*Requirement*.
Which lines of the material contain the word "none"? Show each one.

*Listed records*.
————————

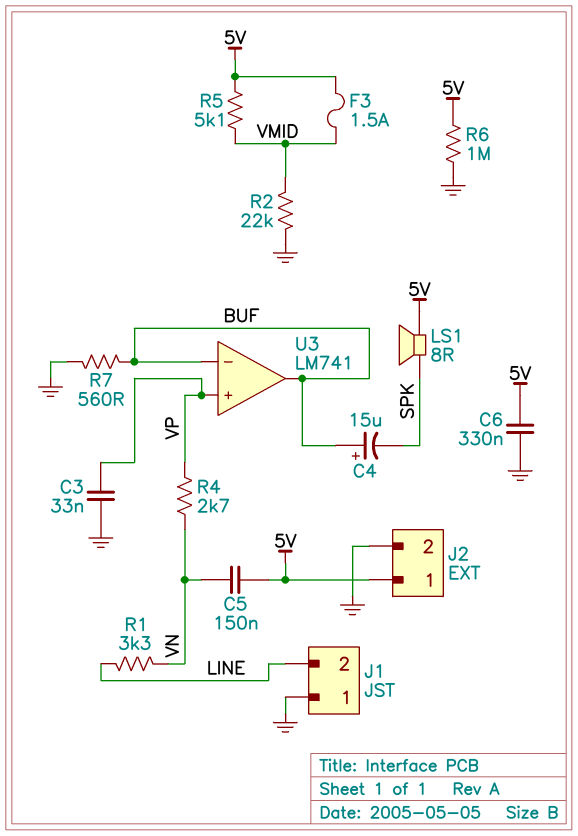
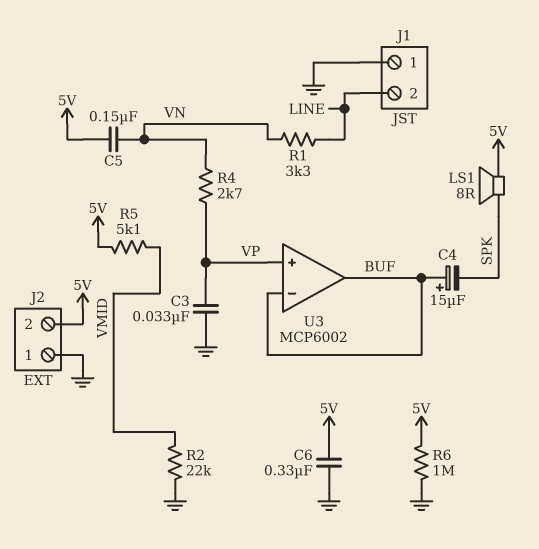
F3: 1.5A (5V, VMID) -> none
J2 pin 1: 5V -> GND
J2 pin 2: GND -> 5V
R7: 560 (BUF, GND) -> none
U3: LM741 -> MCP6002

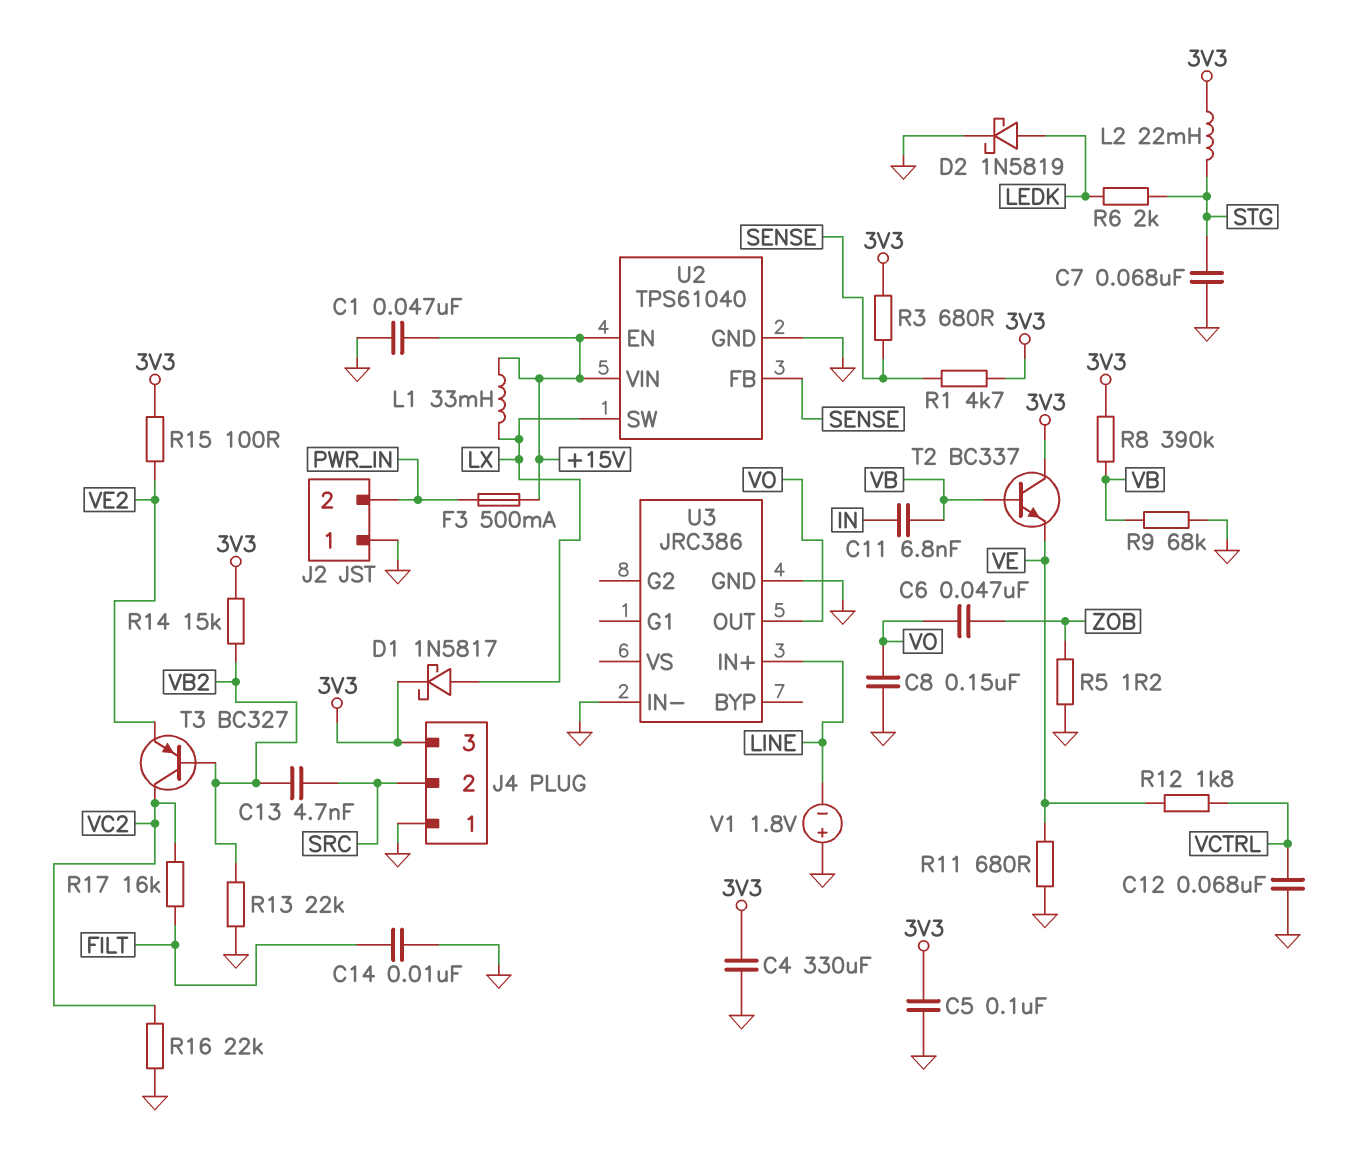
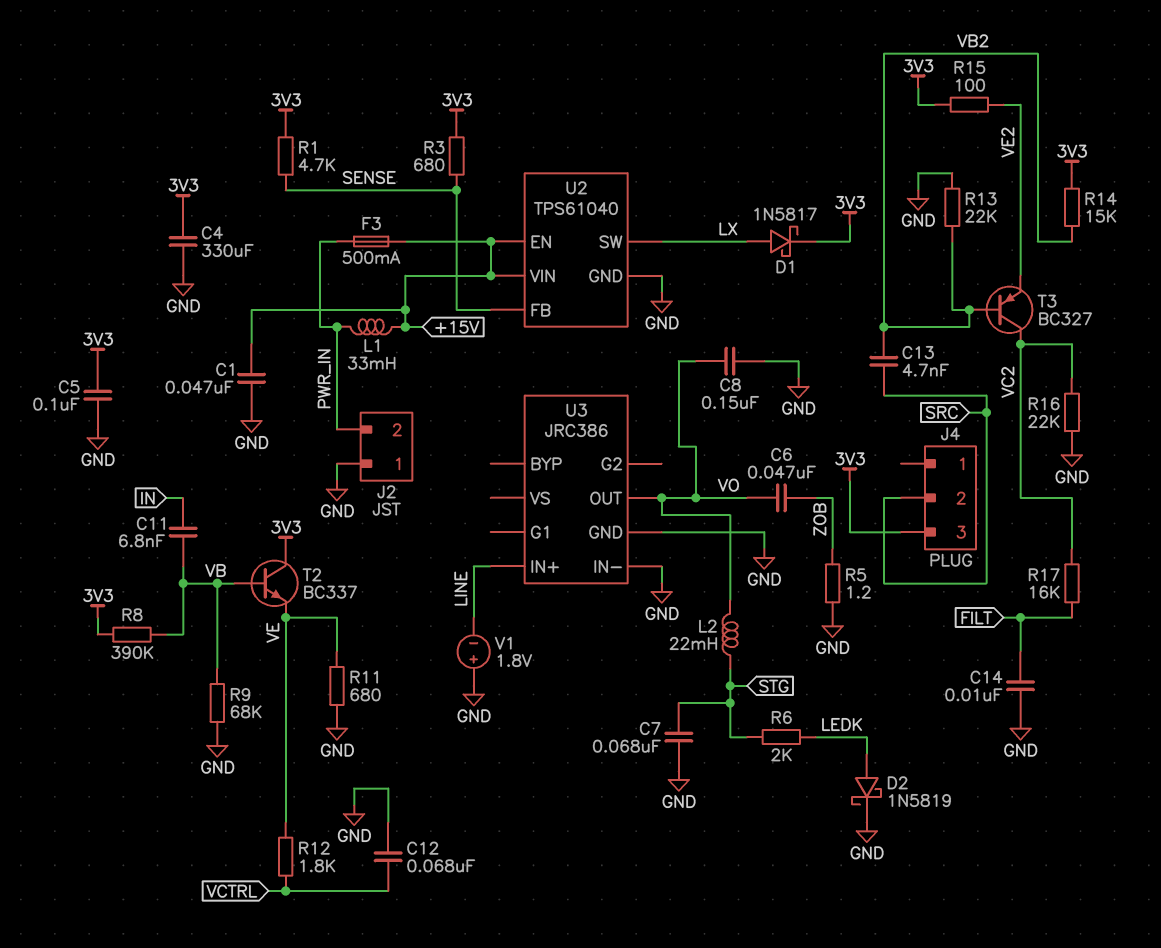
J4 pin 1: GND -> none
L1: 33mH (+15V, LX) -> 33mH (+15V, PWR_IN)
L2: 22mH (3V3, STG) -> 22mH (STG, VO)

————————

*Reply to the exercise*.
F3: 1.5A (5V, VMID) -> none
R7: 560 (BUF, GND) -> none
J4 pin 1: GND -> none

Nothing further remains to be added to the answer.